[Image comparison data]
● ● ● ● ● ● ●

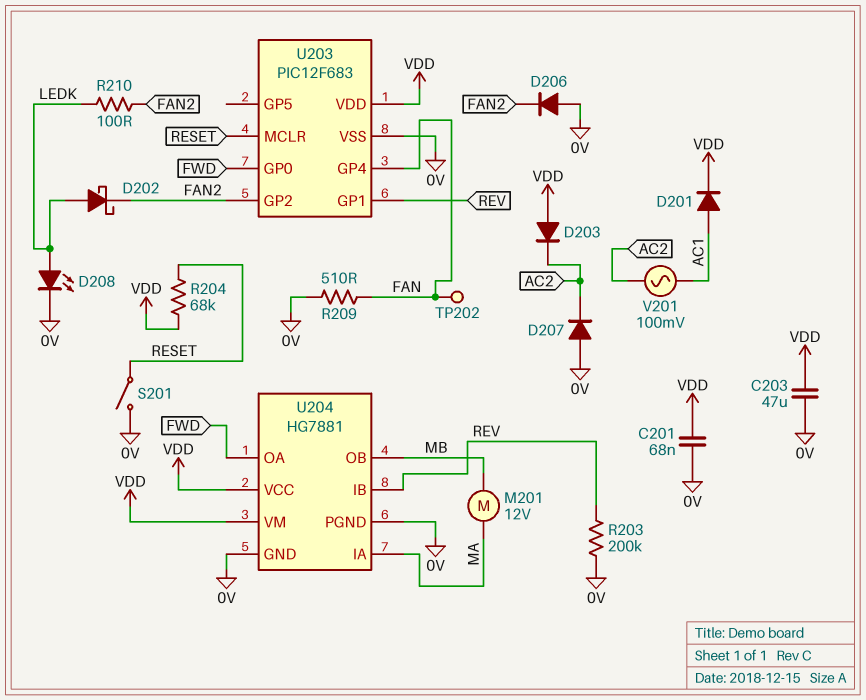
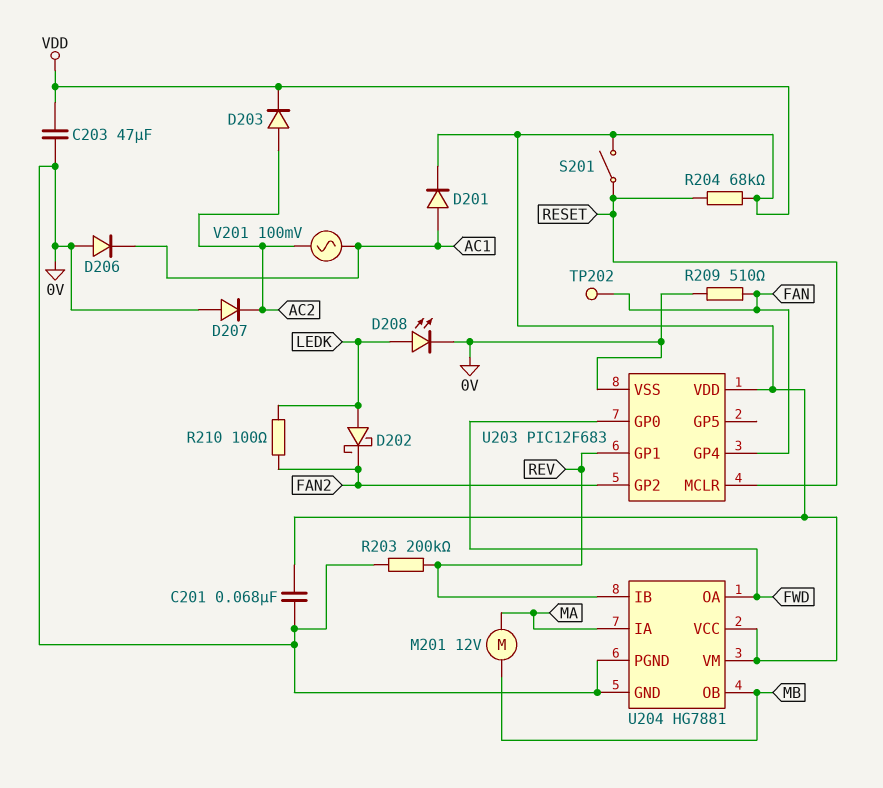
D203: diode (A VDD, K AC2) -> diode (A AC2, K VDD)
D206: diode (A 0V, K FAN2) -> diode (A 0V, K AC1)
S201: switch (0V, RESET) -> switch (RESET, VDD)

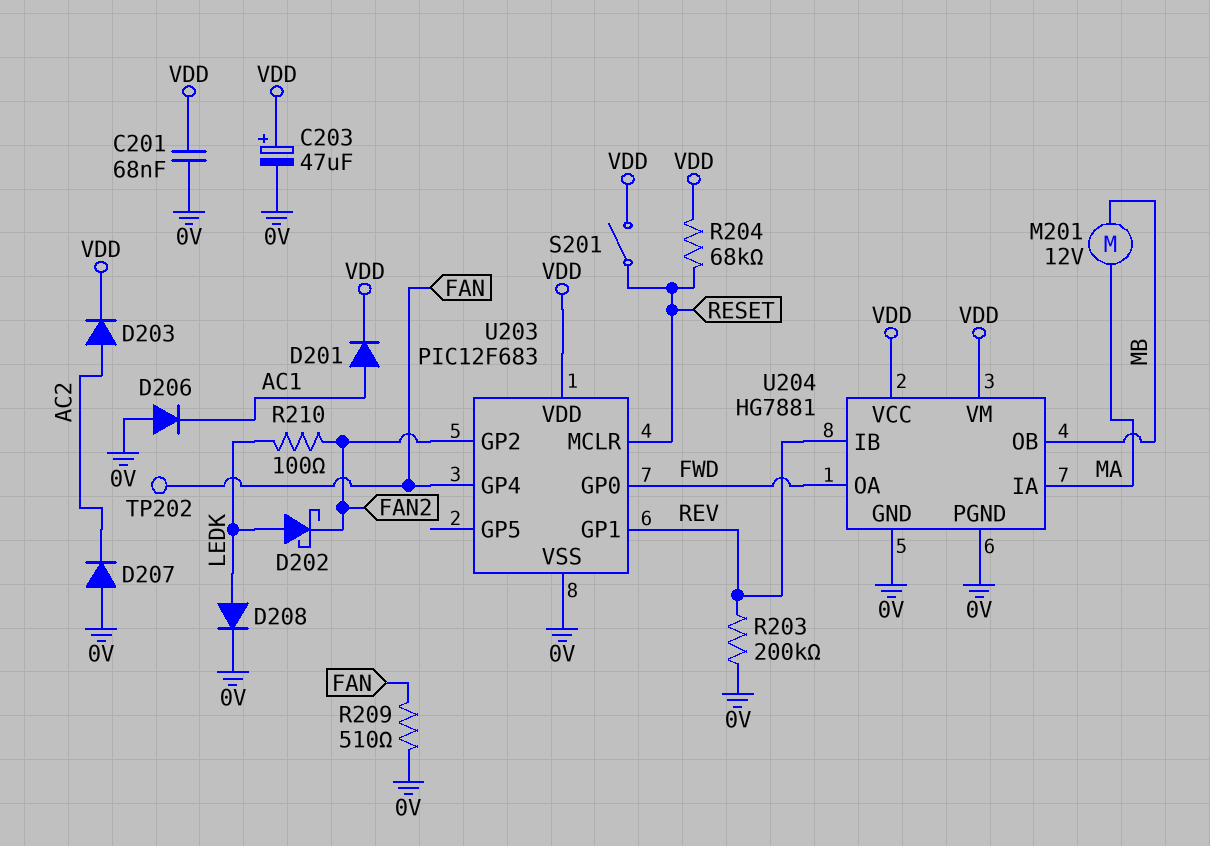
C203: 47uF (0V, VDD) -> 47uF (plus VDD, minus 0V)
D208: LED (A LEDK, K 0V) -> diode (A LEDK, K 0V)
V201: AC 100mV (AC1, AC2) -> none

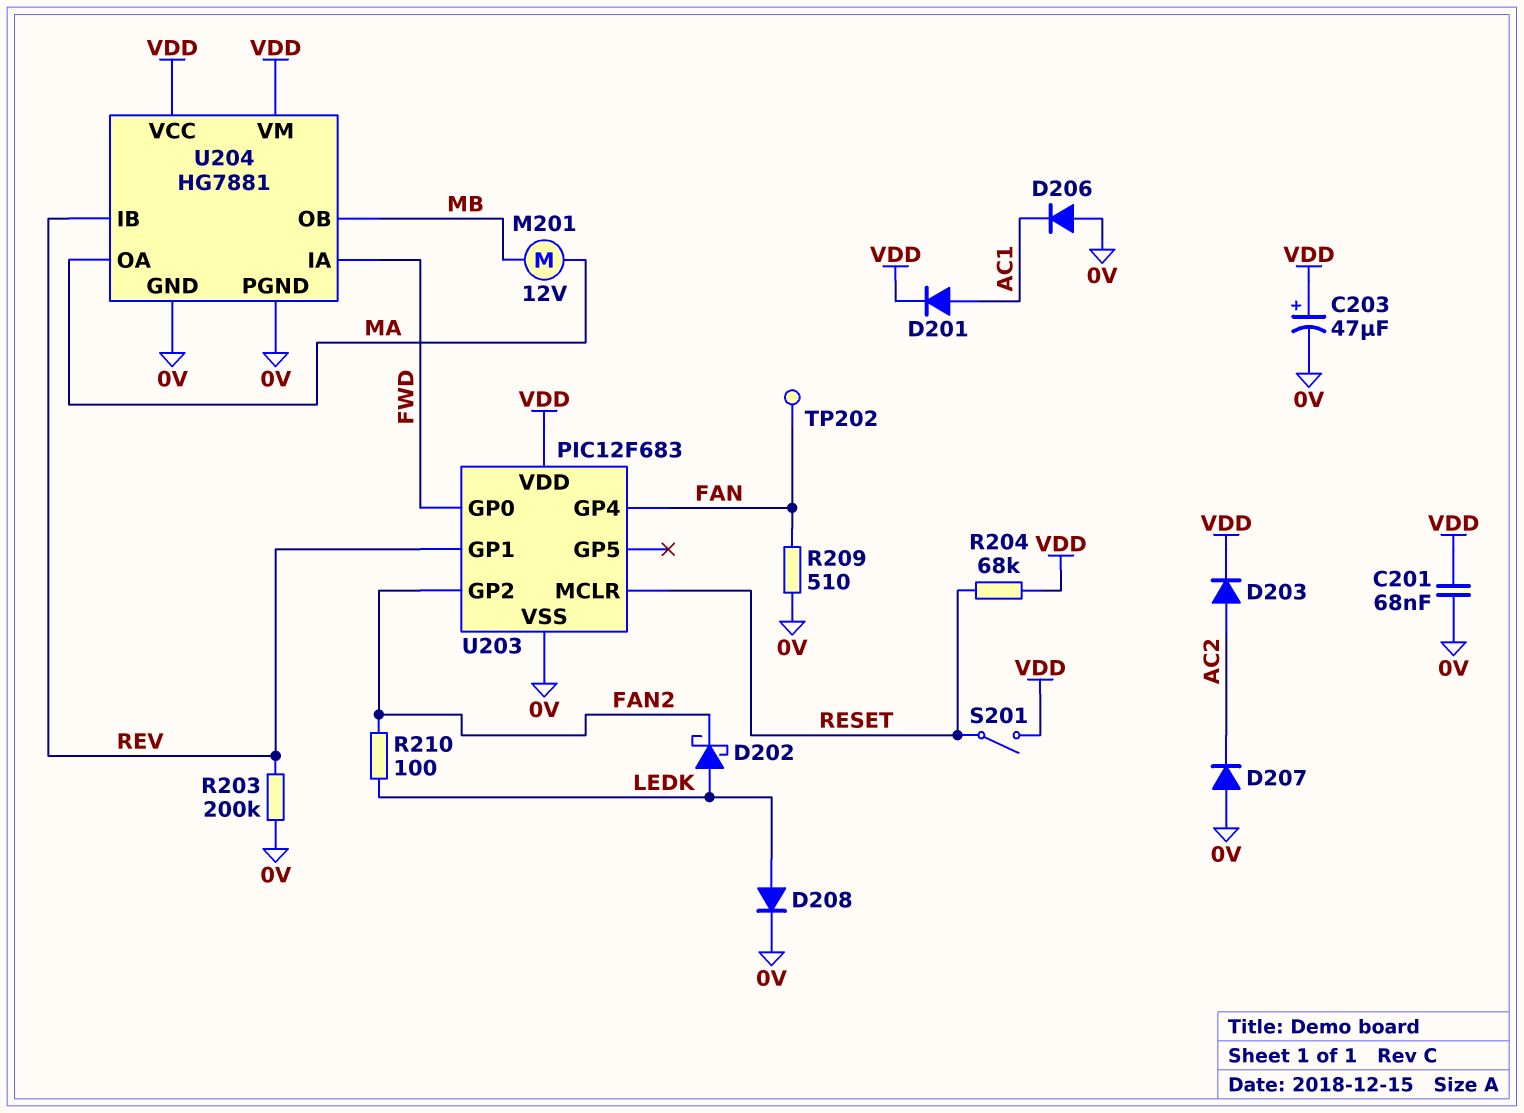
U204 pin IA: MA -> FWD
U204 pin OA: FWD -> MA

● ● ● ● ● ● ●

→ **TASK PROMPT**: Search the data for "diode" and list every line in which it occurs.

→ **RESPONSE TO THIS EXERCISE**:
D203: diode (A VDD, K AC2) -> diode (A AC2, K VDD)
D206: diode (A 0V, K FAN2) -> diode (A 0V, K AC1)
D208: LED (A LEDK, K 0V) -> diode (A LEDK, K 0V)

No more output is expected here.